Image sequences with shape edits

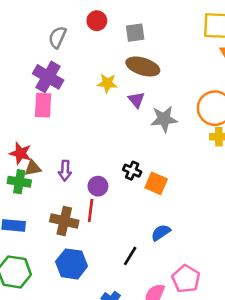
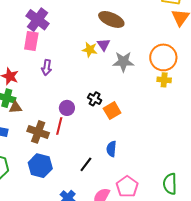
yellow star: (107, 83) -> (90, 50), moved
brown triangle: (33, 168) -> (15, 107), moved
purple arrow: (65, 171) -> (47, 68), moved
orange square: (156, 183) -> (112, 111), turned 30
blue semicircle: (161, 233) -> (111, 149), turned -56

- [Description of the task] Output each record above exactly; omit the images.

- [Solution to the problem]
yellow star: (107, 83) -> (90, 50), moved
brown triangle: (33, 168) -> (15, 107), moved
purple arrow: (65, 171) -> (47, 68), moved
orange square: (156, 183) -> (112, 111), turned 30
blue semicircle: (161, 233) -> (111, 149), turned -56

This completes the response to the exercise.